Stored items

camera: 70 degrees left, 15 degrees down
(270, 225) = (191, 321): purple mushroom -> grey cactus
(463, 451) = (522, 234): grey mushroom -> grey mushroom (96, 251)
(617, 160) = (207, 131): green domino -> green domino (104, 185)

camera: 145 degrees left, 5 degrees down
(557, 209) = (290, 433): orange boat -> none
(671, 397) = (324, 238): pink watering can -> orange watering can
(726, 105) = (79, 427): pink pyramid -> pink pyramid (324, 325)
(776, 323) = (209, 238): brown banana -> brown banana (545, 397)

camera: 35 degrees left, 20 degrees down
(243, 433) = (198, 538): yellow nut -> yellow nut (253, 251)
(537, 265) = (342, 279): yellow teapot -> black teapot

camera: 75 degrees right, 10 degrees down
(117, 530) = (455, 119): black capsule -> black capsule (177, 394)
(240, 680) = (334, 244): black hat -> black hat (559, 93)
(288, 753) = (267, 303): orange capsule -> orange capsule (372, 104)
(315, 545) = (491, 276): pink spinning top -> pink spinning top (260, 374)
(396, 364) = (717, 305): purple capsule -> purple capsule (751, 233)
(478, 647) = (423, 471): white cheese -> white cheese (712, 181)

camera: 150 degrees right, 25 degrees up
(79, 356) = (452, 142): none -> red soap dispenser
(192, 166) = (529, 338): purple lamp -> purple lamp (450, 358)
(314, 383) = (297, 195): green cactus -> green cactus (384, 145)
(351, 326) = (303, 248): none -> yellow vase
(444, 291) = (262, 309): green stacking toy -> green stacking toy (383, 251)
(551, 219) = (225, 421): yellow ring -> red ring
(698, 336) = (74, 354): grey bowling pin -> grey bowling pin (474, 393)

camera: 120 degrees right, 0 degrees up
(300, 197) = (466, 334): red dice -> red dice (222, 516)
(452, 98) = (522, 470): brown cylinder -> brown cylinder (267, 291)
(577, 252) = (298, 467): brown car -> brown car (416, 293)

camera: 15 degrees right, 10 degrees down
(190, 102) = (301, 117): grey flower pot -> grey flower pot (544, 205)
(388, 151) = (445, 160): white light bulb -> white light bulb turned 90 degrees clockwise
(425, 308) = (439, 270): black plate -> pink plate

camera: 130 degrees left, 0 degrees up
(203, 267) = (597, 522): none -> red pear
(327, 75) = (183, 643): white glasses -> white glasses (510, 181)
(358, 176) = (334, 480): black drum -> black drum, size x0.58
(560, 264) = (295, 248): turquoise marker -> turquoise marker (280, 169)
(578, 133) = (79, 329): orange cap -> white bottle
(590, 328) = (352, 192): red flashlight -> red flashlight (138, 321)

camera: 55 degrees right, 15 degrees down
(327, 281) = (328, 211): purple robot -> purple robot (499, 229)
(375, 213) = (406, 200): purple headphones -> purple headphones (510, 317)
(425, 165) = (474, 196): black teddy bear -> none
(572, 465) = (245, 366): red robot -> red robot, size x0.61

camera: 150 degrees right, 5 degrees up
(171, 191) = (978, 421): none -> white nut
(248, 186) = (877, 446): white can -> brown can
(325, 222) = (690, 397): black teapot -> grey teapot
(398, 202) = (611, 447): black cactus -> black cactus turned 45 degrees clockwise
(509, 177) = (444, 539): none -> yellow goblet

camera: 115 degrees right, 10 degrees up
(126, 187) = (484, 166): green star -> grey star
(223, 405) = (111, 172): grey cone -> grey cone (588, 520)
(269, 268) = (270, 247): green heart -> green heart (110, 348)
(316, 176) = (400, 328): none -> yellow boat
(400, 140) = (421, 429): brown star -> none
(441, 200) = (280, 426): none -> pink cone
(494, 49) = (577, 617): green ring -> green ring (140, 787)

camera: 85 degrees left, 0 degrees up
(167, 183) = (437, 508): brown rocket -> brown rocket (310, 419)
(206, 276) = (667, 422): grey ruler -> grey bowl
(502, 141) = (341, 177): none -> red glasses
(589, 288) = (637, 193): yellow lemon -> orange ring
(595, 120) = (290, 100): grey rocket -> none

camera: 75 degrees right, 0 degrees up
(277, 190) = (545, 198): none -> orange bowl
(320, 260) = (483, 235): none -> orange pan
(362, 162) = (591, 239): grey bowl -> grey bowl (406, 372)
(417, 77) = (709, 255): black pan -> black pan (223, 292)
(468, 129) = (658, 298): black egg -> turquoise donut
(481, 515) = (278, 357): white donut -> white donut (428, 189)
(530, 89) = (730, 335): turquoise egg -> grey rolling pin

Exercise aim:
For the word "turned", find all matching lines in the entries above and copy them out.

Finished task:
(388, 151) = (445, 160): white light bulb -> white light bulb turned 90 degrees clockwise
(398, 202) = (611, 447): black cactus -> black cactus turned 45 degrees clockwise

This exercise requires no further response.